Provided data =>
╭──

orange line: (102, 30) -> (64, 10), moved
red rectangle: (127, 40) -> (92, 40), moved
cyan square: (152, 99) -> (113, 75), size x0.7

╰──
╭──

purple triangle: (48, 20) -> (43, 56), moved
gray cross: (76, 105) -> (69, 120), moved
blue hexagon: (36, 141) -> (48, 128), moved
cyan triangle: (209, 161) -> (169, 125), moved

╰──

Your goal => Please work out how many lines of the data include the string "triangle" and reply with the number alone.

Solution for this problem => 2